* _What to do_: Retype only what runs from the beginning of the data through the line with "blue tile D8 level 1 -> blue cone D8 level 1"; please omit the pictures and keep every line exact.
*** Begin section ***
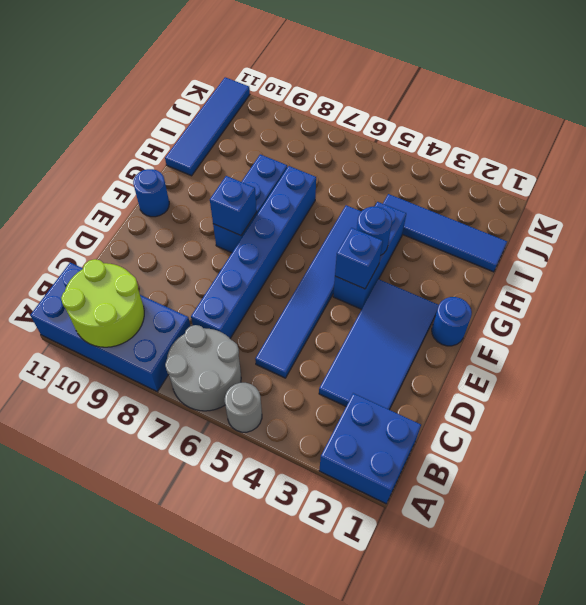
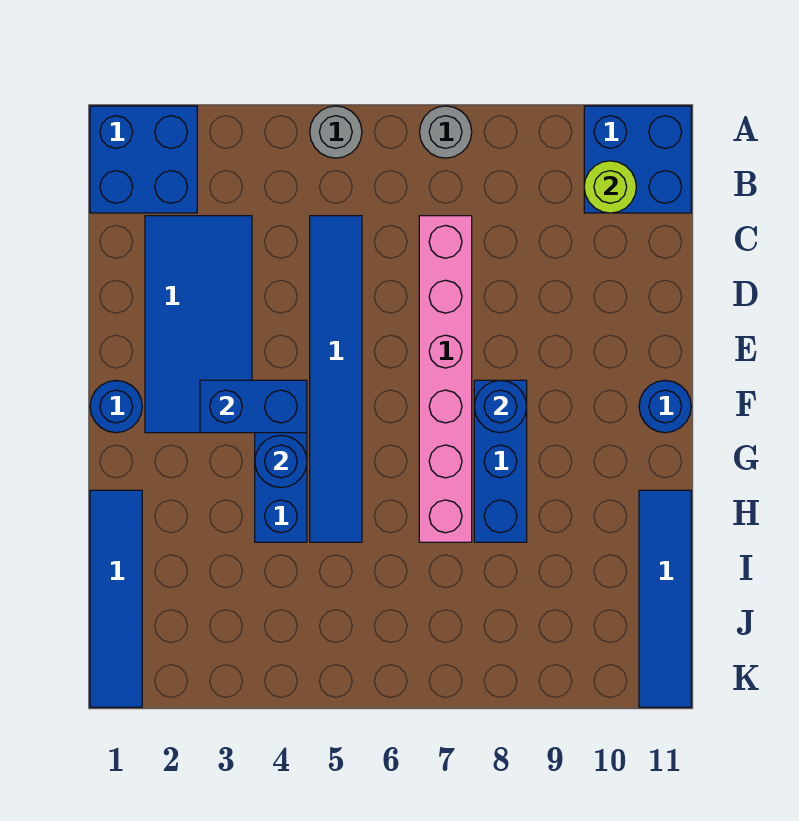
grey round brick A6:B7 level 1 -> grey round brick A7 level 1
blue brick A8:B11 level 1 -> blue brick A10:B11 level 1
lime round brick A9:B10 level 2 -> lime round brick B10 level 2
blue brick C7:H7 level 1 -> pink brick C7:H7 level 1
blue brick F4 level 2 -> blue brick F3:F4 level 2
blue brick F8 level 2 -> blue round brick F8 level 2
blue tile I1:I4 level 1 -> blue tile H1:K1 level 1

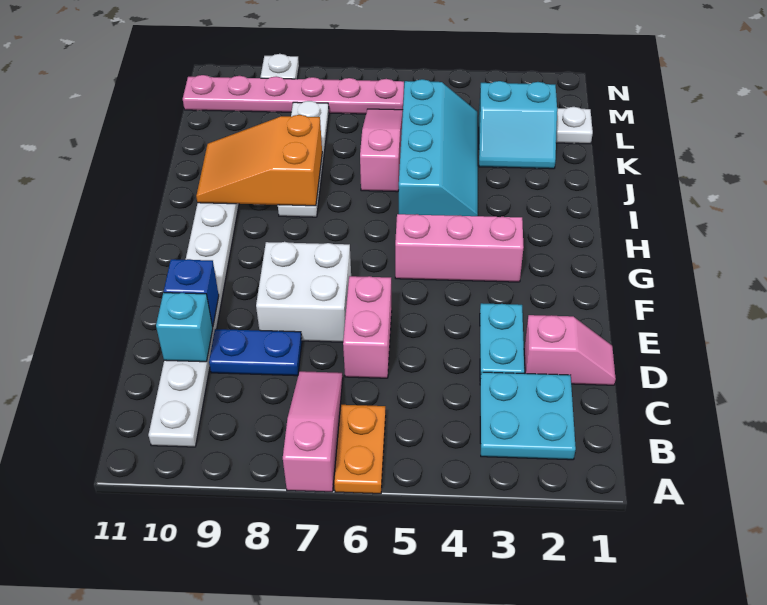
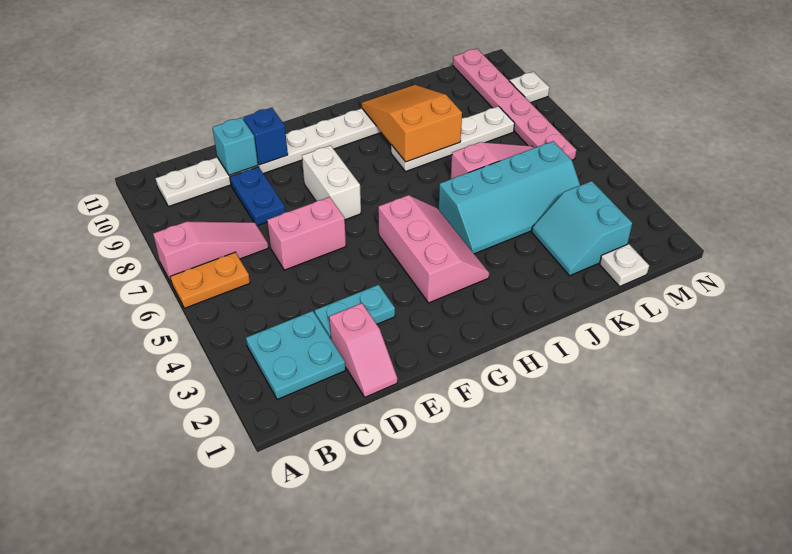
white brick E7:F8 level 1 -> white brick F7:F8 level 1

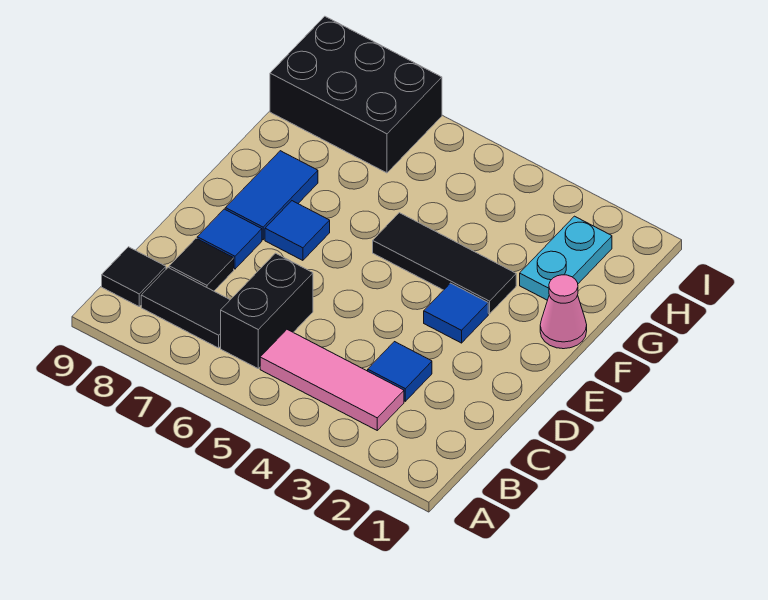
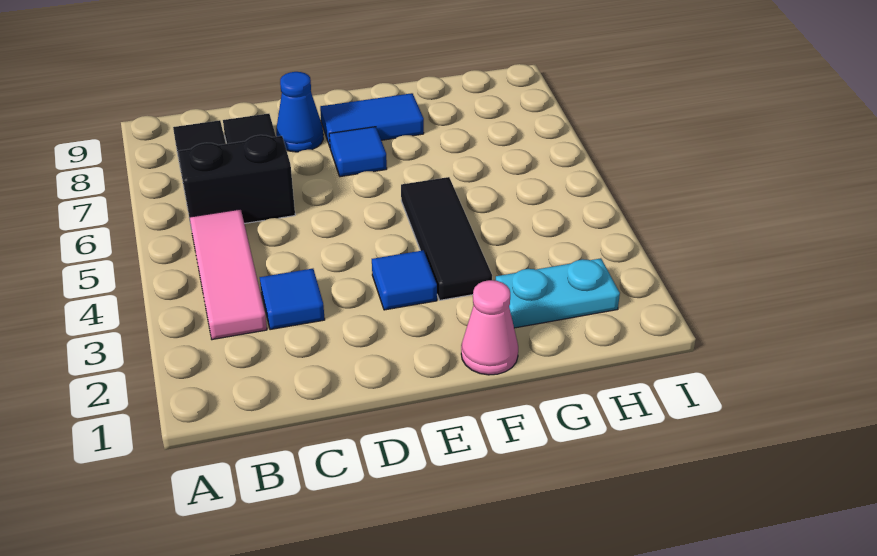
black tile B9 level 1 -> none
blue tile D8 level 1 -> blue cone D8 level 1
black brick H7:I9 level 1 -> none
*** End section ***
* _Task response_:
grey round brick A6:B7 level 1 -> grey round brick A7 level 1
blue brick A8:B11 level 1 -> blue brick A10:B11 level 1
lime round brick A9:B10 level 2 -> lime round brick B10 level 2
blue brick C7:H7 level 1 -> pink brick C7:H7 level 1
blue brick F4 level 2 -> blue brick F3:F4 level 2
blue brick F8 level 2 -> blue round brick F8 level 2
blue tile I1:I4 level 1 -> blue tile H1:K1 level 1

white brick E7:F8 level 1 -> white brick F7:F8 level 1

black tile B9 level 1 -> none
blue tile D8 level 1 -> blue cone D8 level 1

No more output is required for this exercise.